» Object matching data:
◆ ◆ ◆

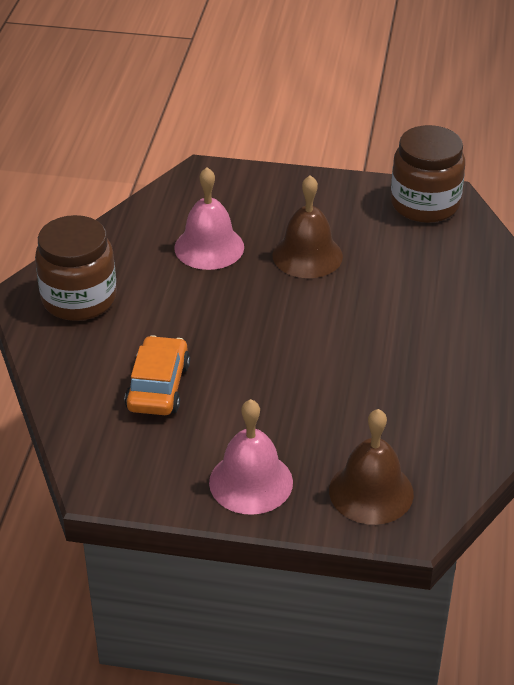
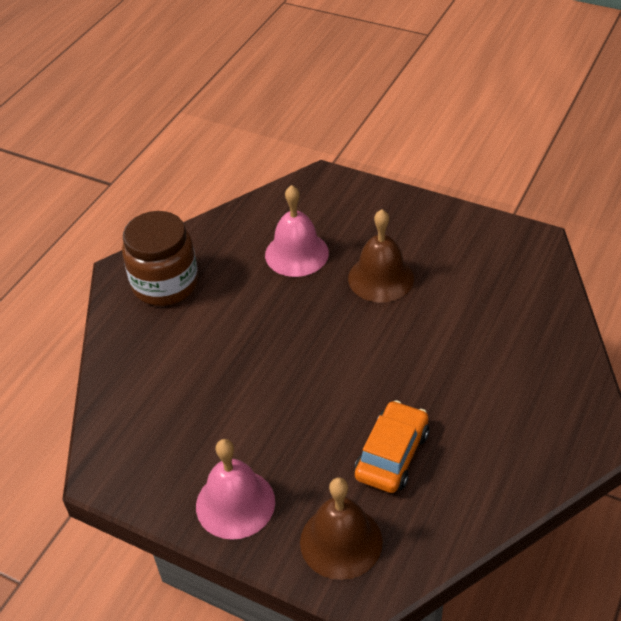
camera: 20 degrees right, 5 degrees up
orange car [125,335,190,415] -> orange car moved to [354,400,429,493]
brown jar [391,125,465,223] -> none

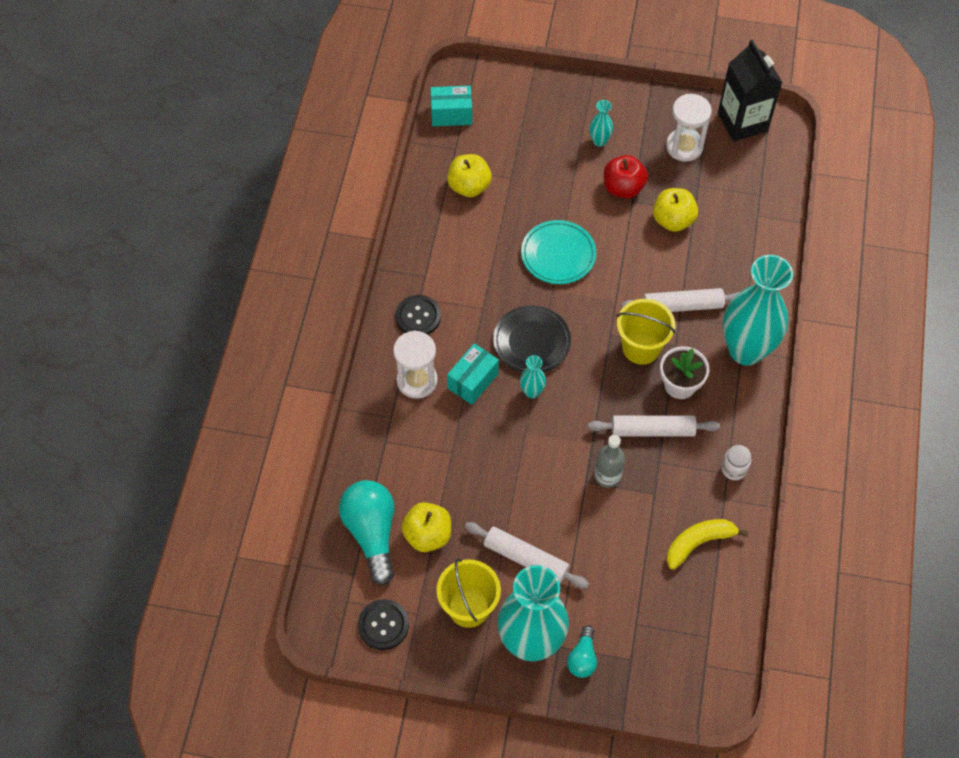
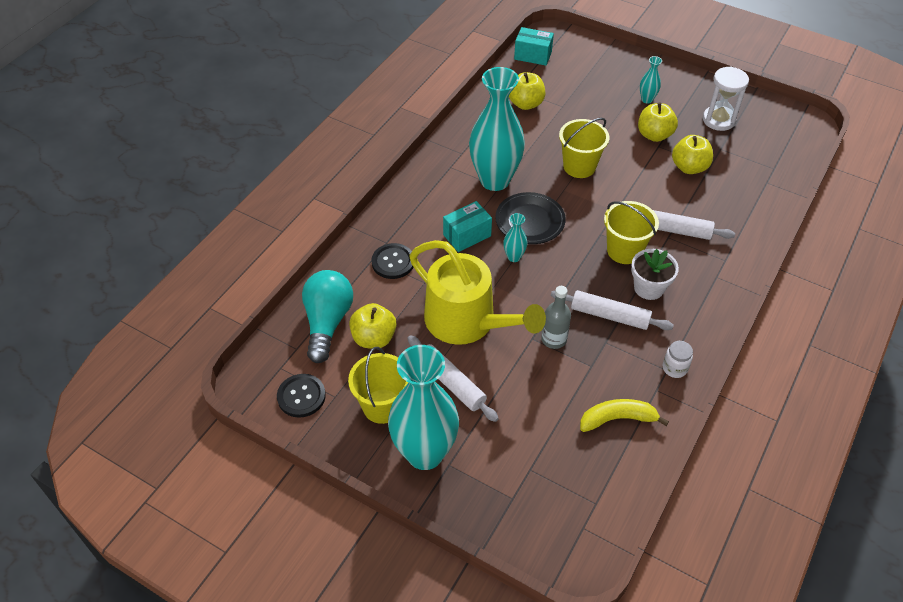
camera: 20 degrees right, 10 degrees down
white hourglass [393,331,438,399] -> none
black button [395,295,441,335] -> black button moved to [371,243,413,279]
turquoise plate [521,220,596,284] -> yellow bucket [559,118,609,178]
turquoise light bulb [567,626,597,678] -> none
red apple [604,155,648,198] -> yellow apple [638,102,678,142]
black carton [718,39,782,142] -> none
turquoise vase [723,255,793,365] -> turquoise vase moved to [469,67,525,191]
none -> yellow watering can [409,240,546,345]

◆ ◆ ◆

» To do:
Look above for the line containing "turquoise vase [723,255,793,365]". From there to the final line of the entries, repeat every line exactly.

» Response for this exercise:
turquoise vase [723,255,793,365] -> turquoise vase moved to [469,67,525,191]
none -> yellow watering can [409,240,546,345]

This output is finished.